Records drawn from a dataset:
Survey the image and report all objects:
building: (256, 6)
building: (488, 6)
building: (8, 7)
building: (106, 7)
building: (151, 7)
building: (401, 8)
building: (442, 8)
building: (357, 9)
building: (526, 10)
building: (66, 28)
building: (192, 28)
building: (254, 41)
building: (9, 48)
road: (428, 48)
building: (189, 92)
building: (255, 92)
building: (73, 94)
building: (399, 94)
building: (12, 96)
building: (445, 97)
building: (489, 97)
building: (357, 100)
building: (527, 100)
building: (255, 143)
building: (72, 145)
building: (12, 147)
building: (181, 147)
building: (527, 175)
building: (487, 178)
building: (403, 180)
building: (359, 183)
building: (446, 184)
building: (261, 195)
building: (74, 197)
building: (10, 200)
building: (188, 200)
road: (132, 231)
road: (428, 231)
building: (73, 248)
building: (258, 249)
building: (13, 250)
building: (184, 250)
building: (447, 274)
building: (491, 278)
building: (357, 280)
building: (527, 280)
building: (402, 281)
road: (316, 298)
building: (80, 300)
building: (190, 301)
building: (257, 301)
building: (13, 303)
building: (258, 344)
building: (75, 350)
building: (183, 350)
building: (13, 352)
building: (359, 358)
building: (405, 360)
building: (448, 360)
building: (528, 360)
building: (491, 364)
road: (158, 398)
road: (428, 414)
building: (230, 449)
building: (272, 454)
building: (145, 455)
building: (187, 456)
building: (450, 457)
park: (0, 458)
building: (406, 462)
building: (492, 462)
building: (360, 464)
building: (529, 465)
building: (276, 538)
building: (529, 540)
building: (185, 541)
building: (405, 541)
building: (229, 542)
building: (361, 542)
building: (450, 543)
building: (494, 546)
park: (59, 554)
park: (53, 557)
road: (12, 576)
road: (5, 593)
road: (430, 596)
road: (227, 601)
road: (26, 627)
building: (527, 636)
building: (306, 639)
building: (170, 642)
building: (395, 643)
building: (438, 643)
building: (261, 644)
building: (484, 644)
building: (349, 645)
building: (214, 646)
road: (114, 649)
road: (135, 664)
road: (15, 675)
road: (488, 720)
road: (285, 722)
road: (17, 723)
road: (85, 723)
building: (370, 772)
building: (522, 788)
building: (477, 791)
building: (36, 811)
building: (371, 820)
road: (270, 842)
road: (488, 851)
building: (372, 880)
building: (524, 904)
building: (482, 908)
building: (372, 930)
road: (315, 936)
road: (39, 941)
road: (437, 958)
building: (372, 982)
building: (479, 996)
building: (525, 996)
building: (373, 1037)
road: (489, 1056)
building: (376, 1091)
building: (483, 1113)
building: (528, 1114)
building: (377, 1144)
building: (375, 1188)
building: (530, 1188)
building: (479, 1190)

Task instructions >> What is needed is an exact copy of all the data above.

Your solution >>
Survey the image and report all objects:
building: (256, 6)
building: (488, 6)
building: (8, 7)
building: (106, 7)
building: (151, 7)
building: (401, 8)
building: (442, 8)
building: (357, 9)
building: (526, 10)
building: (66, 28)
building: (192, 28)
building: (254, 41)
building: (9, 48)
road: (428, 48)
building: (189, 92)
building: (255, 92)
building: (73, 94)
building: (399, 94)
building: (12, 96)
building: (445, 97)
building: (489, 97)
building: (357, 100)
building: (527, 100)
building: (255, 143)
building: (72, 145)
building: (12, 147)
building: (181, 147)
building: (527, 175)
building: (487, 178)
building: (403, 180)
building: (359, 183)
building: (446, 184)
building: (261, 195)
building: (74, 197)
building: (10, 200)
building: (188, 200)
road: (132, 231)
road: (428, 231)
building: (73, 248)
building: (258, 249)
building: (13, 250)
building: (184, 250)
building: (447, 274)
building: (491, 278)
building: (357, 280)
building: (527, 280)
building: (402, 281)
road: (316, 298)
building: (80, 300)
building: (190, 301)
building: (257, 301)
building: (13, 303)
building: (258, 344)
building: (75, 350)
building: (183, 350)
building: (13, 352)
building: (359, 358)
building: (405, 360)
building: (448, 360)
building: (528, 360)
building: (491, 364)
road: (158, 398)
road: (428, 414)
building: (230, 449)
building: (272, 454)
building: (145, 455)
building: (187, 456)
building: (450, 457)
park: (0, 458)
building: (406, 462)
building: (492, 462)
building: (360, 464)
building: (529, 465)
building: (276, 538)
building: (529, 540)
building: (185, 541)
building: (405, 541)
building: (229, 542)
building: (361, 542)
building: (450, 543)
building: (494, 546)
park: (59, 554)
park: (53, 557)
road: (12, 576)
road: (5, 593)
road: (430, 596)
road: (227, 601)
road: (26, 627)
building: (527, 636)
building: (306, 639)
building: (170, 642)
building: (395, 643)
building: (438, 643)
building: (261, 644)
building: (484, 644)
building: (349, 645)
building: (214, 646)
road: (114, 649)
road: (135, 664)
road: (15, 675)
road: (488, 720)
road: (285, 722)
road: (17, 723)
road: (85, 723)
building: (370, 772)
building: (522, 788)
building: (477, 791)
building: (36, 811)
building: (371, 820)
road: (270, 842)
road: (488, 851)
building: (372, 880)
building: (524, 904)
building: (482, 908)
building: (372, 930)
road: (315, 936)
road: (39, 941)
road: (437, 958)
building: (372, 982)
building: (479, 996)
building: (525, 996)
building: (373, 1037)
road: (489, 1056)
building: (376, 1091)
building: (483, 1113)
building: (528, 1114)
building: (377, 1144)
building: (375, 1188)
building: (530, 1188)
building: (479, 1190)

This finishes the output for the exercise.